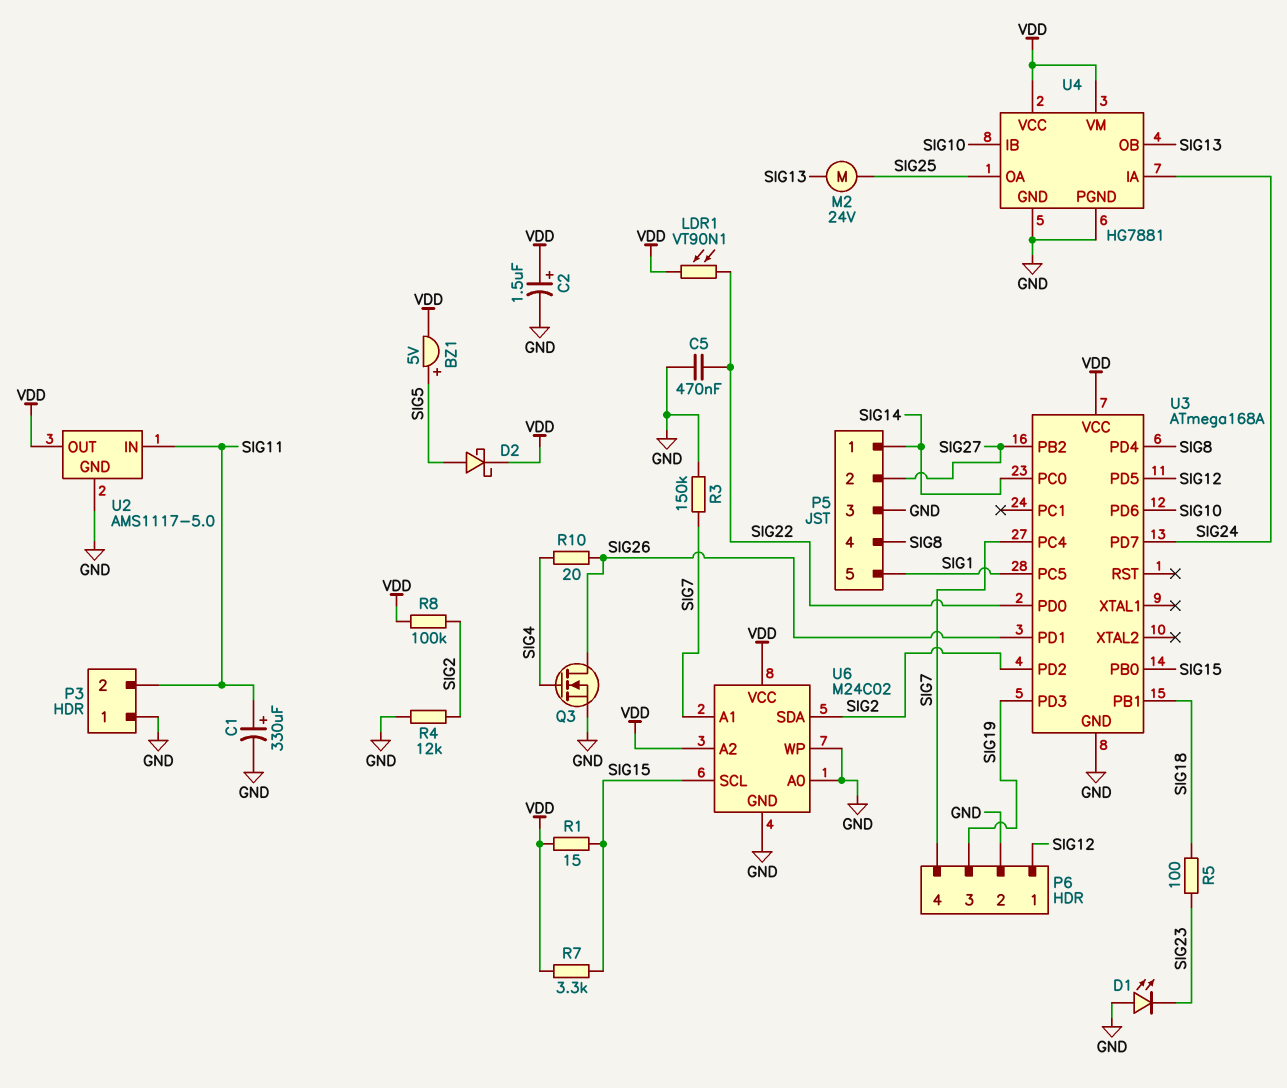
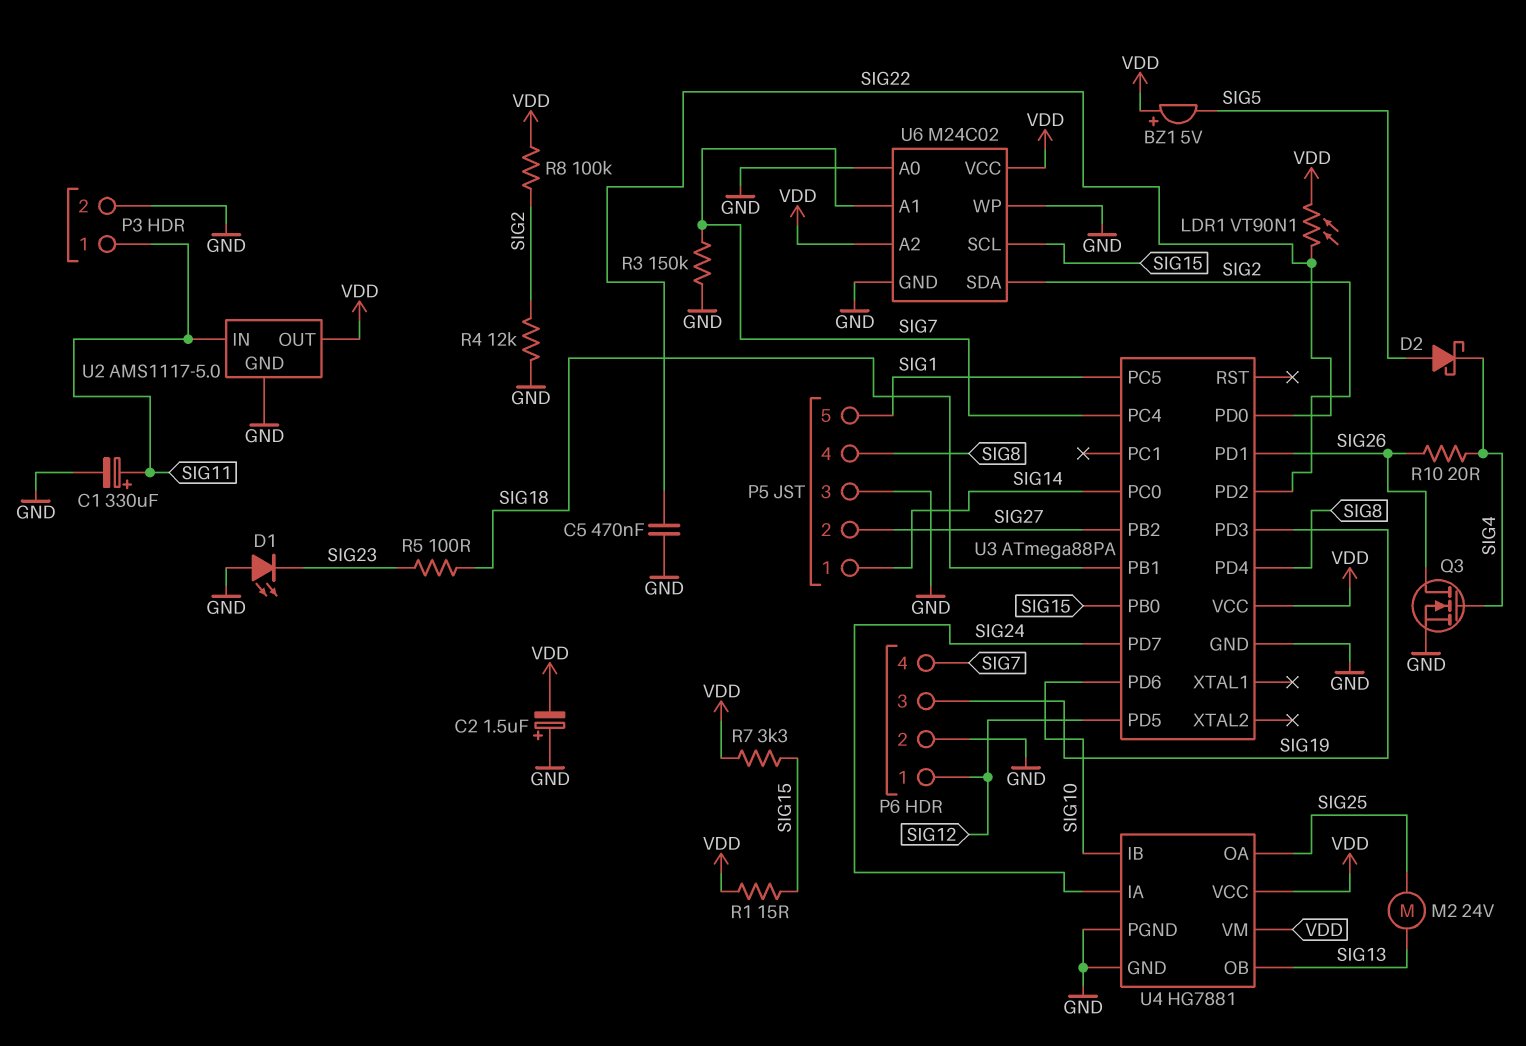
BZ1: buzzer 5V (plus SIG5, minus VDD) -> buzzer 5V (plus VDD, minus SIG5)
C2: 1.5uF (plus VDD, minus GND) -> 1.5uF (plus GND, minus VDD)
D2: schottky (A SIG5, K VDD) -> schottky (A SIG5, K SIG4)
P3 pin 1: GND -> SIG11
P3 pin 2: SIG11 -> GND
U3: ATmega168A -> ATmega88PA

○ ○ ○

_Required action_: At the line containing "C2: 1.5uF (plus", start transcribing exactly, and continue through the last line of the listing. Stop there and add nothing.

_Exercise solution_:
C2: 1.5uF (plus VDD, minus GND) -> 1.5uF (plus GND, minus VDD)
D2: schottky (A SIG5, K VDD) -> schottky (A SIG5, K SIG4)
P3 pin 1: GND -> SIG11
P3 pin 2: SIG11 -> GND
U3: ATmega168A -> ATmega88PA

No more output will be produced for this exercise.